*Assigned task:*
Restate the data exactly, with nothing altered.

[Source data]
-----
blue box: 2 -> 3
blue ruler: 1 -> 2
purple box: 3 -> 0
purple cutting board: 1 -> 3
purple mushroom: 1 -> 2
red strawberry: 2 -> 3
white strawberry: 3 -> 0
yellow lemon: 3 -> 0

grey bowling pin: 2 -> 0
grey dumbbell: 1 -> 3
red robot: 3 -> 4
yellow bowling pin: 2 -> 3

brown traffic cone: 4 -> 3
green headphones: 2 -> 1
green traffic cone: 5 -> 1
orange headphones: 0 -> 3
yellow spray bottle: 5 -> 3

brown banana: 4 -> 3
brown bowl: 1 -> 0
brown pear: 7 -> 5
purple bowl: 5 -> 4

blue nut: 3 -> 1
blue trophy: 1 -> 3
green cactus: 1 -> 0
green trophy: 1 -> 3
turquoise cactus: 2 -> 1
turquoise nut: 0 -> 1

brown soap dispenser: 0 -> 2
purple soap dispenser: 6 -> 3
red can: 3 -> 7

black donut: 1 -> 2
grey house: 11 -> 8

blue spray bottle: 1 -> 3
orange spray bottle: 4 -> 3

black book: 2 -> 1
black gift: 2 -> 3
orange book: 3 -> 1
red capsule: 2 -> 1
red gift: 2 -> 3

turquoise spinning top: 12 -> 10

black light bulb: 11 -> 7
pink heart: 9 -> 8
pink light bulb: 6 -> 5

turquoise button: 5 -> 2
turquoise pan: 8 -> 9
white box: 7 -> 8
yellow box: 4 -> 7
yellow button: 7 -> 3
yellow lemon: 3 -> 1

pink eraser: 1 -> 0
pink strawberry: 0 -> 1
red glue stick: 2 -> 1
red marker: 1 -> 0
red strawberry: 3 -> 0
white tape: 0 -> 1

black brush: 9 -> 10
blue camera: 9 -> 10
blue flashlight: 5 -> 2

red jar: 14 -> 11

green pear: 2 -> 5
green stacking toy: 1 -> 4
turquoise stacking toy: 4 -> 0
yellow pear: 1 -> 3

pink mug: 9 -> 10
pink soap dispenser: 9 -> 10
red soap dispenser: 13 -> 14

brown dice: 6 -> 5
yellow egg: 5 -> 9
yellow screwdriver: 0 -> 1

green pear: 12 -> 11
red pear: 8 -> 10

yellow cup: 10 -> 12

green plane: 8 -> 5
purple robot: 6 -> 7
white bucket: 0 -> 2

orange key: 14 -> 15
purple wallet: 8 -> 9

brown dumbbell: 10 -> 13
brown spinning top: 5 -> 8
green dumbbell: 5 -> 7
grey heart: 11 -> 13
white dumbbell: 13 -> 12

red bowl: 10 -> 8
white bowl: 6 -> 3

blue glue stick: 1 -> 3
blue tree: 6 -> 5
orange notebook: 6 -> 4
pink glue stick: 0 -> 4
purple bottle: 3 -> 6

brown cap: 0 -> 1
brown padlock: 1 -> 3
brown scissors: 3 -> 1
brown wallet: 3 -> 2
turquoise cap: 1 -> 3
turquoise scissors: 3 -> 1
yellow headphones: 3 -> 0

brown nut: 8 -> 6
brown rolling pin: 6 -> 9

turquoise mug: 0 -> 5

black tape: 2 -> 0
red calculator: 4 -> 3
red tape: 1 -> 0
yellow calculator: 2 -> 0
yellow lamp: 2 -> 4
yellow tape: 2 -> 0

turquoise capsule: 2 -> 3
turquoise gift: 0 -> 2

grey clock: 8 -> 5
-----
*Output below:*
blue box: 2 -> 3
blue ruler: 1 -> 2
purple box: 3 -> 0
purple cutting board: 1 -> 3
purple mushroom: 1 -> 2
red strawberry: 2 -> 3
white strawberry: 3 -> 0
yellow lemon: 3 -> 0

grey bowling pin: 2 -> 0
grey dumbbell: 1 -> 3
red robot: 3 -> 4
yellow bowling pin: 2 -> 3

brown traffic cone: 4 -> 3
green headphones: 2 -> 1
green traffic cone: 5 -> 1
orange headphones: 0 -> 3
yellow spray bottle: 5 -> 3

brown banana: 4 -> 3
brown bowl: 1 -> 0
brown pear: 7 -> 5
purple bowl: 5 -> 4

blue nut: 3 -> 1
blue trophy: 1 -> 3
green cactus: 1 -> 0
green trophy: 1 -> 3
turquoise cactus: 2 -> 1
turquoise nut: 0 -> 1

brown soap dispenser: 0 -> 2
purple soap dispenser: 6 -> 3
red can: 3 -> 7

black donut: 1 -> 2
grey house: 11 -> 8

blue spray bottle: 1 -> 3
orange spray bottle: 4 -> 3

black book: 2 -> 1
black gift: 2 -> 3
orange book: 3 -> 1
red capsule: 2 -> 1
red gift: 2 -> 3

turquoise spinning top: 12 -> 10

black light bulb: 11 -> 7
pink heart: 9 -> 8
pink light bulb: 6 -> 5

turquoise button: 5 -> 2
turquoise pan: 8 -> 9
white box: 7 -> 8
yellow box: 4 -> 7
yellow button: 7 -> 3
yellow lemon: 3 -> 1

pink eraser: 1 -> 0
pink strawberry: 0 -> 1
red glue stick: 2 -> 1
red marker: 1 -> 0
red strawberry: 3 -> 0
white tape: 0 -> 1

black brush: 9 -> 10
blue camera: 9 -> 10
blue flashlight: 5 -> 2

red jar: 14 -> 11

green pear: 2 -> 5
green stacking toy: 1 -> 4
turquoise stacking toy: 4 -> 0
yellow pear: 1 -> 3

pink mug: 9 -> 10
pink soap dispenser: 9 -> 10
red soap dispenser: 13 -> 14

brown dice: 6 -> 5
yellow egg: 5 -> 9
yellow screwdriver: 0 -> 1

green pear: 12 -> 11
red pear: 8 -> 10

yellow cup: 10 -> 12

green plane: 8 -> 5
purple robot: 6 -> 7
white bucket: 0 -> 2

orange key: 14 -> 15
purple wallet: 8 -> 9

brown dumbbell: 10 -> 13
brown spinning top: 5 -> 8
green dumbbell: 5 -> 7
grey heart: 11 -> 13
white dumbbell: 13 -> 12

red bowl: 10 -> 8
white bowl: 6 -> 3

blue glue stick: 1 -> 3
blue tree: 6 -> 5
orange notebook: 6 -> 4
pink glue stick: 0 -> 4
purple bottle: 3 -> 6

brown cap: 0 -> 1
brown padlock: 1 -> 3
brown scissors: 3 -> 1
brown wallet: 3 -> 2
turquoise cap: 1 -> 3
turquoise scissors: 3 -> 1
yellow headphones: 3 -> 0

brown nut: 8 -> 6
brown rolling pin: 6 -> 9

turquoise mug: 0 -> 5

black tape: 2 -> 0
red calculator: 4 -> 3
red tape: 1 -> 0
yellow calculator: 2 -> 0
yellow lamp: 2 -> 4
yellow tape: 2 -> 0

turquoise capsule: 2 -> 3
turquoise gift: 0 -> 2

grey clock: 8 -> 5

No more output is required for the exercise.